→ What is being asked
When the line containing "green tile A3:B3" is reached, begin transcribing. Continue exactly through the final line of the listing, and return nothing else.
Data section start
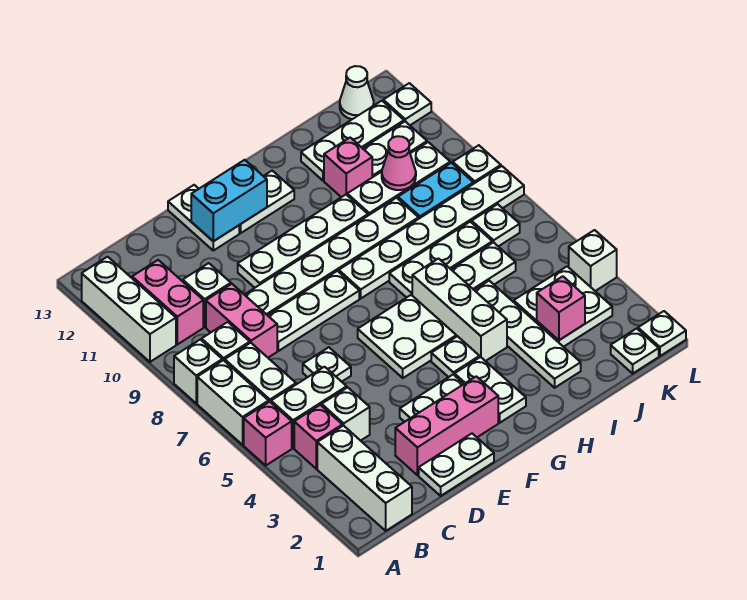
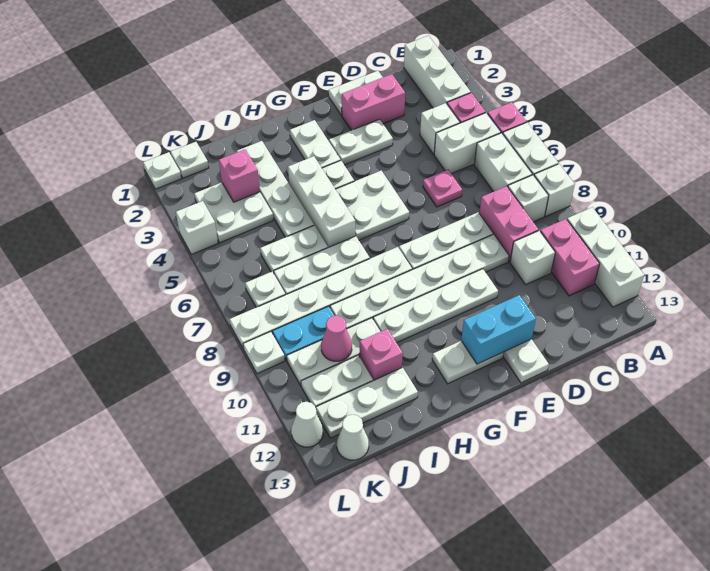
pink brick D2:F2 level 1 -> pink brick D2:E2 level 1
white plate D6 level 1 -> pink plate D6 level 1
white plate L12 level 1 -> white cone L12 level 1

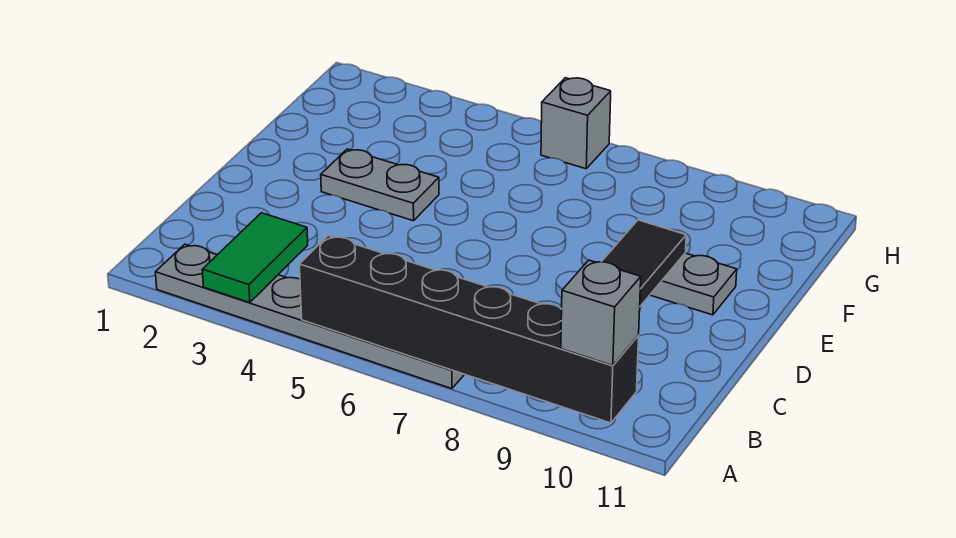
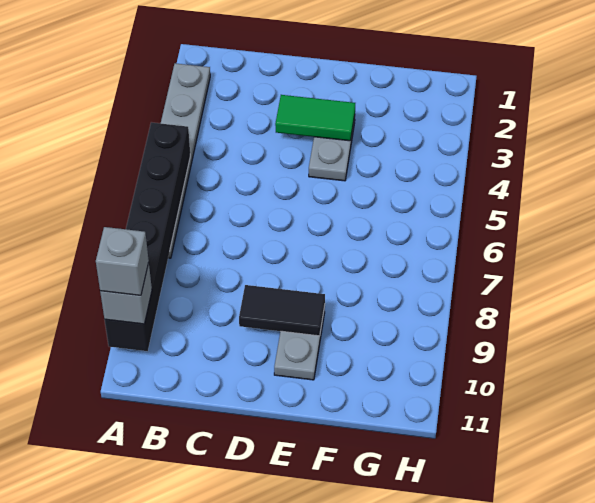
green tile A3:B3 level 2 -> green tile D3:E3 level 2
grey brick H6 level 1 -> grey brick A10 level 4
Data section end
→ Answer to this exercise
green tile A3:B3 level 2 -> green tile D3:E3 level 2
grey brick H6 level 1 -> grey brick A10 level 4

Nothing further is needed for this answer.